■ HOW TO COMPLETE THIS TASK
Set down exactly the lines below, starting at the one that contains "(397, 238) = (656, 367): purple spoon -> none" and ending at the one that contains "camera: 45 degrees left, 5 degrees down", with both of those lines included and nothing else.

*** Opening LISTED RECORDS ***

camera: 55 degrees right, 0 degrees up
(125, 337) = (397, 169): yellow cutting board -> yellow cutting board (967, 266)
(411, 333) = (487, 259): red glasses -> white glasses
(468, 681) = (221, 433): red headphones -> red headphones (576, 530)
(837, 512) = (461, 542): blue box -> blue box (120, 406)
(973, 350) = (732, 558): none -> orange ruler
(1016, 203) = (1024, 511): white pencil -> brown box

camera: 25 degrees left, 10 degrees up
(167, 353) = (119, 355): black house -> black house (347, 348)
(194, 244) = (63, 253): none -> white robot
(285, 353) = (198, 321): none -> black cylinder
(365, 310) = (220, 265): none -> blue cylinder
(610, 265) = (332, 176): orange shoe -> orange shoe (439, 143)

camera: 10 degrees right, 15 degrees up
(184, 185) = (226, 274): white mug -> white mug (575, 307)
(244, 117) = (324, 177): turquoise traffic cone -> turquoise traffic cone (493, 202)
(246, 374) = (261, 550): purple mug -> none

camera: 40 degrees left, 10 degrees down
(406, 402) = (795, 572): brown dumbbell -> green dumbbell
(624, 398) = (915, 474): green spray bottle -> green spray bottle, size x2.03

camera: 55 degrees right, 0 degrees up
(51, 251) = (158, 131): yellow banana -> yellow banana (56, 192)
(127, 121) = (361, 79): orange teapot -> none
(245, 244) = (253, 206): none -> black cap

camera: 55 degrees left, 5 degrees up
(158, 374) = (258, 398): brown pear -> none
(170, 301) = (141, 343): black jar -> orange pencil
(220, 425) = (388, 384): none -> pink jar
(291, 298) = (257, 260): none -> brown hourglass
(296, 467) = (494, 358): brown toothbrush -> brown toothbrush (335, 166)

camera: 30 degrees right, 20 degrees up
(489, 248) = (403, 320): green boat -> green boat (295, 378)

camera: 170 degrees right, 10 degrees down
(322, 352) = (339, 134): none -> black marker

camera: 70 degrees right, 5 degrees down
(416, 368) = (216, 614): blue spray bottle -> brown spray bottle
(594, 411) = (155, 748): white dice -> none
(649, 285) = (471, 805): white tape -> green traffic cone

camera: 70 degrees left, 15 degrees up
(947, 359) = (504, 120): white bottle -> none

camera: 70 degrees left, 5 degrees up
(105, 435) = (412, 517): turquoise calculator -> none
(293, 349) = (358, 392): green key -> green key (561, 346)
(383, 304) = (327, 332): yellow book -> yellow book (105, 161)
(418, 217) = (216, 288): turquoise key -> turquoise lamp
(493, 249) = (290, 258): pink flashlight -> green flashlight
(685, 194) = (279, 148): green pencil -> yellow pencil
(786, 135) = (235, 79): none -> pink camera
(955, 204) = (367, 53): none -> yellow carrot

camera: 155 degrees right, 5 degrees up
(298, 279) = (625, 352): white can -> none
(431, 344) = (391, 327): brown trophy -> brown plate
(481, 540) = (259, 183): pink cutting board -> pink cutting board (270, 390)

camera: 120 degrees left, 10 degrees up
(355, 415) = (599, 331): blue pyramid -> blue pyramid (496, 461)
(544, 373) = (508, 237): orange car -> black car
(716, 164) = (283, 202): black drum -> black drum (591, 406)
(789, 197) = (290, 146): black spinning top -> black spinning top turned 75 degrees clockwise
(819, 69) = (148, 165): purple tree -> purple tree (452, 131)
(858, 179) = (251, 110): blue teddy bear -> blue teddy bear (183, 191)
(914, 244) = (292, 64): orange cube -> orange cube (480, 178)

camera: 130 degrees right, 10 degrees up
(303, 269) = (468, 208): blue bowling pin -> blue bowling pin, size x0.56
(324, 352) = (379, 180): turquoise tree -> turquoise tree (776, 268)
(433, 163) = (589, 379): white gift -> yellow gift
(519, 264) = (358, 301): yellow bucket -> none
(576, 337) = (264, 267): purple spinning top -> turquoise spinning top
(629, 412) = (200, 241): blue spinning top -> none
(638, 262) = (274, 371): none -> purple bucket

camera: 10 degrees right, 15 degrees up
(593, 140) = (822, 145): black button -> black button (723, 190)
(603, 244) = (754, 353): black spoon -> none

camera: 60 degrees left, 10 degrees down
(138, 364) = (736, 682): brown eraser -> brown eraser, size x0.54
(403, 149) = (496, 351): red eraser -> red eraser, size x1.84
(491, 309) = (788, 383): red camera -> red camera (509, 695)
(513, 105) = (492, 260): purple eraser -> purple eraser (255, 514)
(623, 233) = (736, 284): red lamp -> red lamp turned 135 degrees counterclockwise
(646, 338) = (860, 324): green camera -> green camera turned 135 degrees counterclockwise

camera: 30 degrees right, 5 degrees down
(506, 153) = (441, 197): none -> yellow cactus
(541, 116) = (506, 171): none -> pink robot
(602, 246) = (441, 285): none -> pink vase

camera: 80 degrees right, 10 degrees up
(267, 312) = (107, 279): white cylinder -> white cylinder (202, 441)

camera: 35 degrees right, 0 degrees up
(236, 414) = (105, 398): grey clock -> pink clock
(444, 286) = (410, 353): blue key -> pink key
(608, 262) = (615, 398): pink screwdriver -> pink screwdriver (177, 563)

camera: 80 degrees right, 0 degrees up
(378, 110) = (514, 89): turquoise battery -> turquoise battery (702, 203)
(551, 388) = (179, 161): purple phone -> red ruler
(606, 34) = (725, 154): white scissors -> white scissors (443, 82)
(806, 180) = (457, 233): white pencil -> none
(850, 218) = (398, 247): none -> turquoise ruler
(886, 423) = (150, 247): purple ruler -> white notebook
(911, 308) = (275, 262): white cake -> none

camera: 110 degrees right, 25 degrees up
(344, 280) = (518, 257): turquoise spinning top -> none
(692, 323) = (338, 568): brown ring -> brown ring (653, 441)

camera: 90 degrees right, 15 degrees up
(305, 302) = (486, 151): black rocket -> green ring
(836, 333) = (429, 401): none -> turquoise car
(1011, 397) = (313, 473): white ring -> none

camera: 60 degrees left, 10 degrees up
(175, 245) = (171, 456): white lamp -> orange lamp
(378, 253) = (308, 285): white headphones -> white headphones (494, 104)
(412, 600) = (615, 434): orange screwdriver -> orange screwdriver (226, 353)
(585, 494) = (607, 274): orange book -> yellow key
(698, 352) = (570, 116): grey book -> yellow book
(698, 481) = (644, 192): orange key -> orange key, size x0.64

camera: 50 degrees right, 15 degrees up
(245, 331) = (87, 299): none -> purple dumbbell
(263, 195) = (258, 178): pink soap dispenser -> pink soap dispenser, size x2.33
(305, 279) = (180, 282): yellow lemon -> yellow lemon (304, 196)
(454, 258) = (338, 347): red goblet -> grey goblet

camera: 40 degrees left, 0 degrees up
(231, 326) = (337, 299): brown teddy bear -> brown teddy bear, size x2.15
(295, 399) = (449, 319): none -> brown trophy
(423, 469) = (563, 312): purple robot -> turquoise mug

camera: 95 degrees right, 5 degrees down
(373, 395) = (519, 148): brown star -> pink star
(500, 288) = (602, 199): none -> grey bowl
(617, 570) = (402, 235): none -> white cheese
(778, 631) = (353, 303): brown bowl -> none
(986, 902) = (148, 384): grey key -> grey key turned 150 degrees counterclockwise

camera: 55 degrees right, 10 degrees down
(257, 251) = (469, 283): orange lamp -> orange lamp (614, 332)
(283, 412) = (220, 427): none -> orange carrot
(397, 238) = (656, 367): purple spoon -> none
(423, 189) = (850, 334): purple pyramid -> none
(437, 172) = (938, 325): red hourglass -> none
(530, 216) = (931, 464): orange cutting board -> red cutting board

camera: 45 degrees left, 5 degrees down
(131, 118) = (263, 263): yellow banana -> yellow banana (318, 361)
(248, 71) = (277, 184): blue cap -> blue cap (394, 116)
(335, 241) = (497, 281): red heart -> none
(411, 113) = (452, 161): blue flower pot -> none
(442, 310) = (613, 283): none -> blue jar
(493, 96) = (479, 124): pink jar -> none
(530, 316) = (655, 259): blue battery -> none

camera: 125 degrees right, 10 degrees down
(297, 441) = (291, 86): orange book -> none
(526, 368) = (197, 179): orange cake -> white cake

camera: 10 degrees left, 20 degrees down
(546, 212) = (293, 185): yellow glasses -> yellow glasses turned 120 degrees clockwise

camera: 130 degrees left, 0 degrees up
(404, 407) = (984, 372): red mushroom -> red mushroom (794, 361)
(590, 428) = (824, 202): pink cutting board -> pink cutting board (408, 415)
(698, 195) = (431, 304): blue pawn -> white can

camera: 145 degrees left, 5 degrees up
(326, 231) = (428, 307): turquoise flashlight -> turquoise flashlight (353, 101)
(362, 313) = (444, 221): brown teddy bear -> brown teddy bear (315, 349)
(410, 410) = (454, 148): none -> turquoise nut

*** Closing LISTED RECORDS ***

■ RESPONSE BELOW
(397, 238) = (656, 367): purple spoon -> none
(423, 189) = (850, 334): purple pyramid -> none
(437, 172) = (938, 325): red hourglass -> none
(530, 216) = (931, 464): orange cutting board -> red cutting board

camera: 45 degrees left, 5 degrees down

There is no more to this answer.